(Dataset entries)
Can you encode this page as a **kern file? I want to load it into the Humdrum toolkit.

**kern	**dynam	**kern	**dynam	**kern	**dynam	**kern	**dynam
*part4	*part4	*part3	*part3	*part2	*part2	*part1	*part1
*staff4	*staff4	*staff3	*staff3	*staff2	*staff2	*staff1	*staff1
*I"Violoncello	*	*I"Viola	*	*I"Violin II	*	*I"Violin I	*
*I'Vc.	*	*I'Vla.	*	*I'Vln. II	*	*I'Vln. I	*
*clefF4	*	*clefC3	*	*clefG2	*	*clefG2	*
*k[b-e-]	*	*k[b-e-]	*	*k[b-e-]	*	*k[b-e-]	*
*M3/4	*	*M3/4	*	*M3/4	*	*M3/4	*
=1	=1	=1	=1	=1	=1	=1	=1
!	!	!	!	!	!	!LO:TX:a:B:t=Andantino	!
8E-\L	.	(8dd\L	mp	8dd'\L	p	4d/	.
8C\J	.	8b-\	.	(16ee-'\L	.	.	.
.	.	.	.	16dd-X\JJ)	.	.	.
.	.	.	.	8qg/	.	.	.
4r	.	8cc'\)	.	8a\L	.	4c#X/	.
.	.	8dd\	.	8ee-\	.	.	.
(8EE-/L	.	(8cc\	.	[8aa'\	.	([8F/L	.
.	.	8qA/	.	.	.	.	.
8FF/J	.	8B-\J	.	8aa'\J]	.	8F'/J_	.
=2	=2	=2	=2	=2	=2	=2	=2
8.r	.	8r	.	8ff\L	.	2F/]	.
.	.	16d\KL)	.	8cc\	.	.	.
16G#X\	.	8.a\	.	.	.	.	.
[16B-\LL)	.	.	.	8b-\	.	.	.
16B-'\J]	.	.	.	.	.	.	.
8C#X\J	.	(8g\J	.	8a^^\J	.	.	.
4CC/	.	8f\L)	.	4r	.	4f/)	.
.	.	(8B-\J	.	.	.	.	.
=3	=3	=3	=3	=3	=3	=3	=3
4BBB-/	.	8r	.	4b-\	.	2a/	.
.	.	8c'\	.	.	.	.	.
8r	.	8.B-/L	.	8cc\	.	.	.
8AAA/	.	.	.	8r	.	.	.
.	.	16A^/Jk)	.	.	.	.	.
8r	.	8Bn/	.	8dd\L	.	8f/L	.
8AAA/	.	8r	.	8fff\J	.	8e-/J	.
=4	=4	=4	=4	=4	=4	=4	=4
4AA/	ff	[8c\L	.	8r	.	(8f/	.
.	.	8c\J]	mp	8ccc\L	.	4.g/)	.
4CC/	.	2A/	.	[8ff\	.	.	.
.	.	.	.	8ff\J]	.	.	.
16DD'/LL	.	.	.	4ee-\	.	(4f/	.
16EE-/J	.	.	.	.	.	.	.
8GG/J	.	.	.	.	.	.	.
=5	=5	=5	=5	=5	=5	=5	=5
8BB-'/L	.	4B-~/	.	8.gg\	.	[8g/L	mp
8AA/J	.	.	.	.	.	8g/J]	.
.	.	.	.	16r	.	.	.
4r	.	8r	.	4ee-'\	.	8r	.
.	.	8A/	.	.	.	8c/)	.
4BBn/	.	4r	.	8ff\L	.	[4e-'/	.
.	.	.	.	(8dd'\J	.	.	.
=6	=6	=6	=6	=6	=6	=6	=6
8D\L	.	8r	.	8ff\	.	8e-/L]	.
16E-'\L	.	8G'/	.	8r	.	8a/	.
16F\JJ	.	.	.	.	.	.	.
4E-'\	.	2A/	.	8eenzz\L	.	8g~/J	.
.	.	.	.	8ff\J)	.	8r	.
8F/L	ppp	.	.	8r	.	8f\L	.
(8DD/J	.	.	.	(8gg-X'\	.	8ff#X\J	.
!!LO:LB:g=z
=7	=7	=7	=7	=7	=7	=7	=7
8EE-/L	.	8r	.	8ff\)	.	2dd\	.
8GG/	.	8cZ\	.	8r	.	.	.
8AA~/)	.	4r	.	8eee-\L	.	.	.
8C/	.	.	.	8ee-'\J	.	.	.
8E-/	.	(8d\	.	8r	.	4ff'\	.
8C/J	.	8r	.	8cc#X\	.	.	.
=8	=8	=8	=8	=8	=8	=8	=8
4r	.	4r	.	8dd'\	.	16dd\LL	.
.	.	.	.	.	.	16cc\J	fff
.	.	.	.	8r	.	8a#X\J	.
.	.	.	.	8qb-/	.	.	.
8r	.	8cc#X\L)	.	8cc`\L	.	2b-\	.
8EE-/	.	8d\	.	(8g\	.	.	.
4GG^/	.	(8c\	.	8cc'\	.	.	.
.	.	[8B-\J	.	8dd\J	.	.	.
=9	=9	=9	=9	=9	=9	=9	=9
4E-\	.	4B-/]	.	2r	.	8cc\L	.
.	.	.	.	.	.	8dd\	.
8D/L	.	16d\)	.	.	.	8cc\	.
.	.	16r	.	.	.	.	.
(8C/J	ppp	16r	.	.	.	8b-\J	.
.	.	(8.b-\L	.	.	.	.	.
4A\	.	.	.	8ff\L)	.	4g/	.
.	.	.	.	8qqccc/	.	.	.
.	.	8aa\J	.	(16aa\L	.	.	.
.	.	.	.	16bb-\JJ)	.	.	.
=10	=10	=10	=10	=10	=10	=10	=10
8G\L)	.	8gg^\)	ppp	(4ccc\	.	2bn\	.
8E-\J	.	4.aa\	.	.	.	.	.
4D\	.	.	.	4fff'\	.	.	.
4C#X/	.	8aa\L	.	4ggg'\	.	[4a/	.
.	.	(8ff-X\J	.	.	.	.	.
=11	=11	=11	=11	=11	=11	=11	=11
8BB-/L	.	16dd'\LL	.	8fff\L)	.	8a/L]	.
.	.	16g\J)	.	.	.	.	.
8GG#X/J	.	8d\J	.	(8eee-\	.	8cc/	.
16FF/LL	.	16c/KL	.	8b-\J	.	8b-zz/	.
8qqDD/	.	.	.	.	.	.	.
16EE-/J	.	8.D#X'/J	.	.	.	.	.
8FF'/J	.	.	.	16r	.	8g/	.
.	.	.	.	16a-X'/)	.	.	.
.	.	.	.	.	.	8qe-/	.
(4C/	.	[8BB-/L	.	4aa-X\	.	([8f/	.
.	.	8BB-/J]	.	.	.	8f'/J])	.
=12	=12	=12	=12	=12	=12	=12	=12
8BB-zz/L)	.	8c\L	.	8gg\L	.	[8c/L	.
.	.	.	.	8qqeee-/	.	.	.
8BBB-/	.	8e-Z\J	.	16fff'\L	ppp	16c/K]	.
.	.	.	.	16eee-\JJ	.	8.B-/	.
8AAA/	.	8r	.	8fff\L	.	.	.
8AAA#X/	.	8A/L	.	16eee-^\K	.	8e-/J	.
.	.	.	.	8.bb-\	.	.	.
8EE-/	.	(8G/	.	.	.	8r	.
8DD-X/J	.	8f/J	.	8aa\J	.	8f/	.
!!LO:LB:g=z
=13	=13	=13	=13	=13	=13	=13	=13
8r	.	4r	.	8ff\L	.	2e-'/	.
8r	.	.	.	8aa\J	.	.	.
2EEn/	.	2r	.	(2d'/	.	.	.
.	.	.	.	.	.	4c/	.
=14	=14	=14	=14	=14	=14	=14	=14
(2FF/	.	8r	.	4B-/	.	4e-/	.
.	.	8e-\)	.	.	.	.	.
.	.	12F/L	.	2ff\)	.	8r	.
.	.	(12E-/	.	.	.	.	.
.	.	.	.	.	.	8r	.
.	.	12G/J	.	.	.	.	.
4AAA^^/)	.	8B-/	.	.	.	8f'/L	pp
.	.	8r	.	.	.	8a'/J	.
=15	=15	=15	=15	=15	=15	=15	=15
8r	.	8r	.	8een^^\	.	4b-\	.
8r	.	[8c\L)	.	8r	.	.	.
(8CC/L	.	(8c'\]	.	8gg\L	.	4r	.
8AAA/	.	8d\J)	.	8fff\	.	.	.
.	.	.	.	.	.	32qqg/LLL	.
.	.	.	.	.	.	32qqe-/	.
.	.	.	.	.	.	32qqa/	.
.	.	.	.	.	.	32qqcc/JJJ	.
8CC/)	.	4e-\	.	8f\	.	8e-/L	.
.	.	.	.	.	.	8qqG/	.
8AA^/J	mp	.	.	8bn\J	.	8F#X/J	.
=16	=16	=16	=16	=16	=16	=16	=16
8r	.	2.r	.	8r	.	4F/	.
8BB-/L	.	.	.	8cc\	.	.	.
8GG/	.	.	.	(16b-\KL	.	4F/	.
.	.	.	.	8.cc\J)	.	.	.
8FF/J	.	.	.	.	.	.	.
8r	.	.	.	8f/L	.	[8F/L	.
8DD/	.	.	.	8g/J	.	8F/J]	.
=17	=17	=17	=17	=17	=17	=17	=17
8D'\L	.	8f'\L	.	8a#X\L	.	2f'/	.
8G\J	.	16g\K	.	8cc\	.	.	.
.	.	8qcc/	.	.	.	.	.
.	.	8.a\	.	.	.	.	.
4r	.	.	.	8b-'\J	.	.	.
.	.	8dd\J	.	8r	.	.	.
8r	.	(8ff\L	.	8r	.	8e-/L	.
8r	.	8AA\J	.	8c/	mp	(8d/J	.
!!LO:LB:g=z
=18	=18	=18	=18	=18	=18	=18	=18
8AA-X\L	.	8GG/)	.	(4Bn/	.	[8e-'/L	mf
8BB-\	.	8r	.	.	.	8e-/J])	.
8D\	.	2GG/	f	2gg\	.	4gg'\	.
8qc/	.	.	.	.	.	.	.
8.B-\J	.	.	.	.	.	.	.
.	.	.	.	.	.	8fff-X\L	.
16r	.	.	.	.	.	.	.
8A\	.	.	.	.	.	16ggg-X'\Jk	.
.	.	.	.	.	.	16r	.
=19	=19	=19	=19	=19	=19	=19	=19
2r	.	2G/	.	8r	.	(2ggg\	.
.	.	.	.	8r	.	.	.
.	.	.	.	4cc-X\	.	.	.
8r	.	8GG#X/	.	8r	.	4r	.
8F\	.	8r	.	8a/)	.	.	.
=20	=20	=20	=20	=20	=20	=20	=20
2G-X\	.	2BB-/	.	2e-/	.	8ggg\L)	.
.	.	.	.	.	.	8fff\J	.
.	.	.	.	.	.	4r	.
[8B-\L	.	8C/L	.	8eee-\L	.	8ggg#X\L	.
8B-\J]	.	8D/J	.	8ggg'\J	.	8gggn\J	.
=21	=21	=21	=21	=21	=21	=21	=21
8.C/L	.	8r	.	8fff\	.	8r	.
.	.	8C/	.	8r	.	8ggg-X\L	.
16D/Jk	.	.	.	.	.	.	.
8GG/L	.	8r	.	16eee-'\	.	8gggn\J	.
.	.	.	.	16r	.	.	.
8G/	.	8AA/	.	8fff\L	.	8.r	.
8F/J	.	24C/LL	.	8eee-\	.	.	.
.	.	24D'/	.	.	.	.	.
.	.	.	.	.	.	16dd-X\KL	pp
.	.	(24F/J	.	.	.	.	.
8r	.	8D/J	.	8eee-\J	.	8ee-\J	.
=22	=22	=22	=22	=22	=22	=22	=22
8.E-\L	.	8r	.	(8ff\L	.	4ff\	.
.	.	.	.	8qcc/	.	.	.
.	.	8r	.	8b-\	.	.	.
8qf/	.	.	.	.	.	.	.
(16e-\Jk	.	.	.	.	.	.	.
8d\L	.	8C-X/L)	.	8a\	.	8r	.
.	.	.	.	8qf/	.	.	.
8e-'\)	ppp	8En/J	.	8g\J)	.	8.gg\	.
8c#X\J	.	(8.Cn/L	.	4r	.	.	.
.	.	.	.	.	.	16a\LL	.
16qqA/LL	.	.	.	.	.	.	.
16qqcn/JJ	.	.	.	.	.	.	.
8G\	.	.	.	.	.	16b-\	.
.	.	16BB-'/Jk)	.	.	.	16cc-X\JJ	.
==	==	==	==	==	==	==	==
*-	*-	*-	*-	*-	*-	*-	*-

(Direction) State how many lines in the rows above contain the string "kern", with case counting. Reply with the number only.

(Task result) 2